Exercise instructions: Set down, exactly, every line from the top of the listing through the one holding "yellow lemon: 5 -> 4".

Data listing:
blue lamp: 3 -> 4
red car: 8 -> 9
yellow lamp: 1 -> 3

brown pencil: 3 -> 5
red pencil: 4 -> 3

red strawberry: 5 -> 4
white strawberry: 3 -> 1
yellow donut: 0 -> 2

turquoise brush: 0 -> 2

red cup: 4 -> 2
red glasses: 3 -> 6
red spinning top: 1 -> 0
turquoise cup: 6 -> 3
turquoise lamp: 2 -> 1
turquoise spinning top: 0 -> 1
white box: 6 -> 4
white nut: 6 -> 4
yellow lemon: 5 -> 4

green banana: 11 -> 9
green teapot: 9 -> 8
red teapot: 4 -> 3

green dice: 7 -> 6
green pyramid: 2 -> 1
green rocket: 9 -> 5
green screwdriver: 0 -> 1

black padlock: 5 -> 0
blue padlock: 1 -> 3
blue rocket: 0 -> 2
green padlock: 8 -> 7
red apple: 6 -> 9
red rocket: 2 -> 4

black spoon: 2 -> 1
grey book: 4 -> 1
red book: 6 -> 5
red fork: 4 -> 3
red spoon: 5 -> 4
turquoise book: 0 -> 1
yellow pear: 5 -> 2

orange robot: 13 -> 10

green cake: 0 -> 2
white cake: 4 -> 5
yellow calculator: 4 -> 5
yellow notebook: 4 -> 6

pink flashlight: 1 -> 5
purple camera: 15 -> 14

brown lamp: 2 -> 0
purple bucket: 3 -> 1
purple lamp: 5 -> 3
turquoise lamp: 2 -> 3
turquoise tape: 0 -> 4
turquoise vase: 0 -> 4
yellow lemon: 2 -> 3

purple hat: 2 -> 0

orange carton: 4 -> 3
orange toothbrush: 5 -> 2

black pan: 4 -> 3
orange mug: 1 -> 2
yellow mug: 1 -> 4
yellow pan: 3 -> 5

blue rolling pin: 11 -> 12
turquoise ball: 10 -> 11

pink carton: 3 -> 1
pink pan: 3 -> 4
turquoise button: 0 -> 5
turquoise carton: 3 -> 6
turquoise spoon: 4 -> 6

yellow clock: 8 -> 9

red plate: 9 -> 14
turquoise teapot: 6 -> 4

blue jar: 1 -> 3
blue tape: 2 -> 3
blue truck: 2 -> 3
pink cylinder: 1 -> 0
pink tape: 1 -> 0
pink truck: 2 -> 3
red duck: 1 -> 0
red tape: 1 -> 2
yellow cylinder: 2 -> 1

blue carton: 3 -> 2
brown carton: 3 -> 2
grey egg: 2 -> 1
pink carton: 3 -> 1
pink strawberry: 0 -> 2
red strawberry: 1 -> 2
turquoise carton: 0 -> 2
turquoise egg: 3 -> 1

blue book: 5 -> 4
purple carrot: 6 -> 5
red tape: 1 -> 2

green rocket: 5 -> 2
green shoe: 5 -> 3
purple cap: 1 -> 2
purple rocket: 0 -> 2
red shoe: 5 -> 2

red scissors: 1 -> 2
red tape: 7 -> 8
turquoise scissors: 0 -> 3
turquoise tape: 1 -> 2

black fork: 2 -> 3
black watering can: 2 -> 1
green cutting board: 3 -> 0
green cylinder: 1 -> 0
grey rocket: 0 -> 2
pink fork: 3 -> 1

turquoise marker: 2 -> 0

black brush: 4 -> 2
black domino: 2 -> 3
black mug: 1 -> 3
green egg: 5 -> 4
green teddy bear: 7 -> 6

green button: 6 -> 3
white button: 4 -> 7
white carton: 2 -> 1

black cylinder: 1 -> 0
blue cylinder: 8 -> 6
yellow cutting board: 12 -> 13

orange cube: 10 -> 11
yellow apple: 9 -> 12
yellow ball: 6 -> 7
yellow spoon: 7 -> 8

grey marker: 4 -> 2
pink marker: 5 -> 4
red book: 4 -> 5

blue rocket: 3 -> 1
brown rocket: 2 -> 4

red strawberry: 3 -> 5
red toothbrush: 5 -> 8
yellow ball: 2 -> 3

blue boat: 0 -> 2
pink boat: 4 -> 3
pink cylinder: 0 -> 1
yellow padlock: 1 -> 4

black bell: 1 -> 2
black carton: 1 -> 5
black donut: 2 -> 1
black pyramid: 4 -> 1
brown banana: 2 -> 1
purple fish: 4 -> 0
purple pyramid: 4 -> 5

Exercise answer:
blue lamp: 3 -> 4
red car: 8 -> 9
yellow lamp: 1 -> 3

brown pencil: 3 -> 5
red pencil: 4 -> 3

red strawberry: 5 -> 4
white strawberry: 3 -> 1
yellow donut: 0 -> 2

turquoise brush: 0 -> 2

red cup: 4 -> 2
red glasses: 3 -> 6
red spinning top: 1 -> 0
turquoise cup: 6 -> 3
turquoise lamp: 2 -> 1
turquoise spinning top: 0 -> 1
white box: 6 -> 4
white nut: 6 -> 4
yellow lemon: 5 -> 4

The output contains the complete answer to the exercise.